* start GIVEN ENTRIES *

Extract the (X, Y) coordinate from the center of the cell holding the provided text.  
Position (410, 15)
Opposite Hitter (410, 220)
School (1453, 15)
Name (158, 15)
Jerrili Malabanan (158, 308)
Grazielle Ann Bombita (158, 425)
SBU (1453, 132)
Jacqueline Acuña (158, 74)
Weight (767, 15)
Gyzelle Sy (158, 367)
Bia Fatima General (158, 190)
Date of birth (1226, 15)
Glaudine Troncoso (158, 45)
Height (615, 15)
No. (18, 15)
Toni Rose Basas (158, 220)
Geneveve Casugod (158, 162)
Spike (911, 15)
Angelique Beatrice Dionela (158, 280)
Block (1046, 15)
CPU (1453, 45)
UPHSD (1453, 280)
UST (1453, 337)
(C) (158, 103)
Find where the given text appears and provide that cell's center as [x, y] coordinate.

* end GIVEN ENTRIES *

▶ _EXERCISE BRIEF_
Arrange all of the data above as a numbered list, leaving out any blank lines.

▶ _REPLY_
1. Extract the (X, Y) coordinate from the center of the cell holding the provided text.  
2. Position (410, 15)
3. Opposite Hitter (410, 220)
4. School (1453, 15)
5. Name (158, 15)
6. Jerrili Malabanan (158, 308)
7. Grazielle Ann Bombita (158, 425)
8. SBU (1453, 132)
9. Jacqueline Acuña (158, 74)
10. Weight (767, 15)
11. Gyzelle Sy (158, 367)
12. Bia Fatima General (158, 190)
13. Date of birth (1226, 15)
14. Glaudine Troncoso (158, 45)
15. Height (615, 15)
16. No. (18, 15)
17. Toni Rose Basas (158, 220)
18. Geneveve Casugod (158, 162)
19. Spike (911, 15)
20. Angelique Beatrice Dionela (158, 280)
21. Block (1046, 15)
22. CPU (1453, 45)
23. UPHSD (1453, 280)
24. UST (1453, 337)
25. (C) (158, 103)
26. Find where the given text appears and provide that cell's center as [x, y] coordinate.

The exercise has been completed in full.